WHAT TO WORK ON => When you reach the line containing "U2 pin GP1: GND -> DIR" in the entries below, start writing out each line exactly, and stop after the line containing "D6: schottky 1N5819".
** DATA SHOWN follows **
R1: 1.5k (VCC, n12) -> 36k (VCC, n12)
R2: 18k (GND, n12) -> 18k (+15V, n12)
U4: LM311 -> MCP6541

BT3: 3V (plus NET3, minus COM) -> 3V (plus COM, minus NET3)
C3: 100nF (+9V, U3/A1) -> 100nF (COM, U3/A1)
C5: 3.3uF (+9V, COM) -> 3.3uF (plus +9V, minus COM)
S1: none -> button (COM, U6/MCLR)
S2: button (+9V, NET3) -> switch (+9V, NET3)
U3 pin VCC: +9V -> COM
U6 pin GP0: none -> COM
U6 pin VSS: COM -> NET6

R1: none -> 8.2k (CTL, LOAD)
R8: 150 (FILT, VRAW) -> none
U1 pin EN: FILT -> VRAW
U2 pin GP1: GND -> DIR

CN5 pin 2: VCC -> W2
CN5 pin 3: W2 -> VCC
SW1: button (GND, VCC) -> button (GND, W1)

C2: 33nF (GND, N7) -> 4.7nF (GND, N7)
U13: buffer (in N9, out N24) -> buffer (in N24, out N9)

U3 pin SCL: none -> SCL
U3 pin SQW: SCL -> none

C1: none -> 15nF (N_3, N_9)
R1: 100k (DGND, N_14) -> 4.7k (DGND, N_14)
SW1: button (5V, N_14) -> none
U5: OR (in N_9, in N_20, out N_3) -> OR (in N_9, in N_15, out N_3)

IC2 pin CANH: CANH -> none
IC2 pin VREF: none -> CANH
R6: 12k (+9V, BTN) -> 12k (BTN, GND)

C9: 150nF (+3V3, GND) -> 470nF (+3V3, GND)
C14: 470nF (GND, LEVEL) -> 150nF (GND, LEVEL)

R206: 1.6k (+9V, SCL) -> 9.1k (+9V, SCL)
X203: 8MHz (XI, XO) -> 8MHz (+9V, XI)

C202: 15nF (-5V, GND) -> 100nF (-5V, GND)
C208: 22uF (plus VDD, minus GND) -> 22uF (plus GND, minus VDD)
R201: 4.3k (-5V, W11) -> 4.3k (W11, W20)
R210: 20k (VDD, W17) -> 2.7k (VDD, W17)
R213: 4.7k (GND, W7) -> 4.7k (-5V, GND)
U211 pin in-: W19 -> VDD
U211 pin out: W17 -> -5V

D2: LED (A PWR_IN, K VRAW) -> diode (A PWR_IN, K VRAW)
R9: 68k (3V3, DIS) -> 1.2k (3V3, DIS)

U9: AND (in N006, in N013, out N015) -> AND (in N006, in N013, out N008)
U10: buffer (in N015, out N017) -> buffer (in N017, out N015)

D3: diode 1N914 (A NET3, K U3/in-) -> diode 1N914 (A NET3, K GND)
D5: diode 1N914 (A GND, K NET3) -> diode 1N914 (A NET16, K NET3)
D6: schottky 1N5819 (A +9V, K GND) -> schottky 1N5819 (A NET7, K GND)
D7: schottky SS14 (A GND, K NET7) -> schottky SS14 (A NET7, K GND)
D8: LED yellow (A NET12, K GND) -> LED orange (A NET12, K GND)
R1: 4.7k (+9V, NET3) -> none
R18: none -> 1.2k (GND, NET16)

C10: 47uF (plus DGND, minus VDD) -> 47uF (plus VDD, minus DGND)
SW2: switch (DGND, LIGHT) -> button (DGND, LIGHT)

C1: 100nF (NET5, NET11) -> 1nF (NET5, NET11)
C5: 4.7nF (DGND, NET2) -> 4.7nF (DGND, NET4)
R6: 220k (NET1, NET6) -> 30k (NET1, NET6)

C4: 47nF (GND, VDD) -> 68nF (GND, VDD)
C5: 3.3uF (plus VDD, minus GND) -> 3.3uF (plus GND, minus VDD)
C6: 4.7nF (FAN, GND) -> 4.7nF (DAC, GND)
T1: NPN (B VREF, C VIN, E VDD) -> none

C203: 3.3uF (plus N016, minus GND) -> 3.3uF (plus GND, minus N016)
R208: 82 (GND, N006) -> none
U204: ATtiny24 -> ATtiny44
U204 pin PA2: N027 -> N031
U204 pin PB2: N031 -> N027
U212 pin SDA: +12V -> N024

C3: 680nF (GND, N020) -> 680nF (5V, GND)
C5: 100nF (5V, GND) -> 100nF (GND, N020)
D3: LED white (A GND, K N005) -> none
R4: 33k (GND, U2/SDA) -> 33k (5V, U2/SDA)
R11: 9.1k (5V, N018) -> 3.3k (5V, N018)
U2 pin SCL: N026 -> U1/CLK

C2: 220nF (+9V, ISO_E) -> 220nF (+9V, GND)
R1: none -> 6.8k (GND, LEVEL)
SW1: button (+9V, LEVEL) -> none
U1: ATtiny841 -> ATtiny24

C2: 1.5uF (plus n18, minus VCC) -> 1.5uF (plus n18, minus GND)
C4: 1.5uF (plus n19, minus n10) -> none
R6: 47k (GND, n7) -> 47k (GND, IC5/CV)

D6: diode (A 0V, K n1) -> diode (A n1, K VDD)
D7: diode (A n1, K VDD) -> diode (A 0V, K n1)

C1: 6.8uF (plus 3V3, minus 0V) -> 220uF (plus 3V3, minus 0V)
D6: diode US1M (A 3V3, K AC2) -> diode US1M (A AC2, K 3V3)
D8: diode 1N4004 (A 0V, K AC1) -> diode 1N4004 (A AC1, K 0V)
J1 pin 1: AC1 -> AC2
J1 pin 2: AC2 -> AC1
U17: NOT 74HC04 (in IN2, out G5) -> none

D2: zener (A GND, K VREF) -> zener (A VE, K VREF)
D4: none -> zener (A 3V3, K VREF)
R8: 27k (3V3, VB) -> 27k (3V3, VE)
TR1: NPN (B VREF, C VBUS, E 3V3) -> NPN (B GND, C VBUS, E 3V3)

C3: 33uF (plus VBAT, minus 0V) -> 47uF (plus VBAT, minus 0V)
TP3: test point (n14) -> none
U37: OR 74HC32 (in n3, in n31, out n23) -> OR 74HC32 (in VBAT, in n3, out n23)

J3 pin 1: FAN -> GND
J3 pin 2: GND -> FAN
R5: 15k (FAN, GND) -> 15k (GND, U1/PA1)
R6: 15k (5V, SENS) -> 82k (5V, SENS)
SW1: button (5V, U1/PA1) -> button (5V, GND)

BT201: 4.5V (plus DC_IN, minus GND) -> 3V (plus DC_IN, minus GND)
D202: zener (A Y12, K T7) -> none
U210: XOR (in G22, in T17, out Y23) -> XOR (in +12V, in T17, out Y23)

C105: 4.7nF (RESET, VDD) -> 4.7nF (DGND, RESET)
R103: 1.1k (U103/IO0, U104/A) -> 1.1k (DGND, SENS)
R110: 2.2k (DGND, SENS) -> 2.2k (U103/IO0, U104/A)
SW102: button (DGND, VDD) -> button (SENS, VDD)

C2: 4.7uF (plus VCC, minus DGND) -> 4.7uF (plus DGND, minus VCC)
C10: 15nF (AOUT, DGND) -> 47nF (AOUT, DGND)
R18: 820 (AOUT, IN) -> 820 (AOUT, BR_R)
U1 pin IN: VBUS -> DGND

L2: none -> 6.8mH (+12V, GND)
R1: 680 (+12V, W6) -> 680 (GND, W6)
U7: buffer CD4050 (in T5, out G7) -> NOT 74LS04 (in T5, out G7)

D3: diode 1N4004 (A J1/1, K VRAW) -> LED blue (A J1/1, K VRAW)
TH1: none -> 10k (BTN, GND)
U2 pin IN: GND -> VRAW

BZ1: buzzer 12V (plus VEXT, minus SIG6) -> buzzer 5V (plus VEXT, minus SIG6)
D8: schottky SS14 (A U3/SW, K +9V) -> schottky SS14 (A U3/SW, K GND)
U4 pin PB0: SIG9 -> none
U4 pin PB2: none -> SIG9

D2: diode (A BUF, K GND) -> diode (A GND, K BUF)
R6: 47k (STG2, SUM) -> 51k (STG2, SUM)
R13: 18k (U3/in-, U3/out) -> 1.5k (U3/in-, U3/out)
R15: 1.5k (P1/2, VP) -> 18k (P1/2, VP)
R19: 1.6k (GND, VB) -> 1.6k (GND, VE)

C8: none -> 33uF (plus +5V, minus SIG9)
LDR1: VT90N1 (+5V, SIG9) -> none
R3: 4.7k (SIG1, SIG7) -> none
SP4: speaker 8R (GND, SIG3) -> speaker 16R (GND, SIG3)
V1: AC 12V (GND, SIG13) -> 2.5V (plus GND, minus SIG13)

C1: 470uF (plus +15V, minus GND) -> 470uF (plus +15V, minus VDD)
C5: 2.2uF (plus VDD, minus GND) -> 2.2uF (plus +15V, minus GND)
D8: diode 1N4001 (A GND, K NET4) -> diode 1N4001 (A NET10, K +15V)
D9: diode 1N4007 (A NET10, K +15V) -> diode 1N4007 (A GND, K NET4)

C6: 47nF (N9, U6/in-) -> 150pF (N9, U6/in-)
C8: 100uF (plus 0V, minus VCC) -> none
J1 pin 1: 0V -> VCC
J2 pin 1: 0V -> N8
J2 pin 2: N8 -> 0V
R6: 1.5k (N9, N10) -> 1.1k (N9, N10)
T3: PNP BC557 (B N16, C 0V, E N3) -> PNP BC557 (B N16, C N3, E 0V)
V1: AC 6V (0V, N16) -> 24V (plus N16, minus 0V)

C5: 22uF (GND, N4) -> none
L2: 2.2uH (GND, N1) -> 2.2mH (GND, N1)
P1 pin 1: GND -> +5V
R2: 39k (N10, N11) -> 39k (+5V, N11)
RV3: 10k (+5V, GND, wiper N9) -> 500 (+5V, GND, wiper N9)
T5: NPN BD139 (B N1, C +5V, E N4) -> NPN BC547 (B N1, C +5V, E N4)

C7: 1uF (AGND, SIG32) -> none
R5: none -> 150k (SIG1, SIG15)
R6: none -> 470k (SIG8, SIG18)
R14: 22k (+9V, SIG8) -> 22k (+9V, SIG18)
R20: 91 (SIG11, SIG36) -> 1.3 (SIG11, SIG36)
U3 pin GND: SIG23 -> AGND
** End of DATA SHOWN **
TASK OUTPUT =>
U2 pin GP1: GND -> DIR

CN5 pin 2: VCC -> W2
CN5 pin 3: W2 -> VCC
SW1: button (GND, VCC) -> button (GND, W1)

C2: 33nF (GND, N7) -> 4.7nF (GND, N7)
U13: buffer (in N9, out N24) -> buffer (in N24, out N9)

U3 pin SCL: none -> SCL
U3 pin SQW: SCL -> none

C1: none -> 15nF (N_3, N_9)
R1: 100k (DGND, N_14) -> 4.7k (DGND, N_14)
SW1: button (5V, N_14) -> none
U5: OR (in N_9, in N_20, out N_3) -> OR (in N_9, in N_15, out N_3)

IC2 pin CANH: CANH -> none
IC2 pin VREF: none -> CANH
R6: 12k (+9V, BTN) -> 12k (BTN, GND)

C9: 150nF (+3V3, GND) -> 470nF (+3V3, GND)
C14: 470nF (GND, LEVEL) -> 150nF (GND, LEVEL)

R206: 1.6k (+9V, SCL) -> 9.1k (+9V, SCL)
X203: 8MHz (XI, XO) -> 8MHz (+9V, XI)

C202: 15nF (-5V, GND) -> 100nF (-5V, GND)
C208: 22uF (plus VDD, minus GND) -> 22uF (plus GND, minus VDD)
R201: 4.3k (-5V, W11) -> 4.3k (W11, W20)
R210: 20k (VDD, W17) -> 2.7k (VDD, W17)
R213: 4.7k (GND, W7) -> 4.7k (-5V, GND)
U211 pin in-: W19 -> VDD
U211 pin out: W17 -> -5V

D2: LED (A PWR_IN, K VRAW) -> diode (A PWR_IN, K VRAW)
R9: 68k (3V3, DIS) -> 1.2k (3V3, DIS)

U9: AND (in N006, in N013, out N015) -> AND (in N006, in N013, out N008)
U10: buffer (in N015, out N017) -> buffer (in N017, out N015)

D3: diode 1N914 (A NET3, K U3/in-) -> diode 1N914 (A NET3, K GND)
D5: diode 1N914 (A GND, K NET3) -> diode 1N914 (A NET16, K NET3)
D6: schottky 1N5819 (A +9V, K GND) -> schottky 1N5819 (A NET7, K GND)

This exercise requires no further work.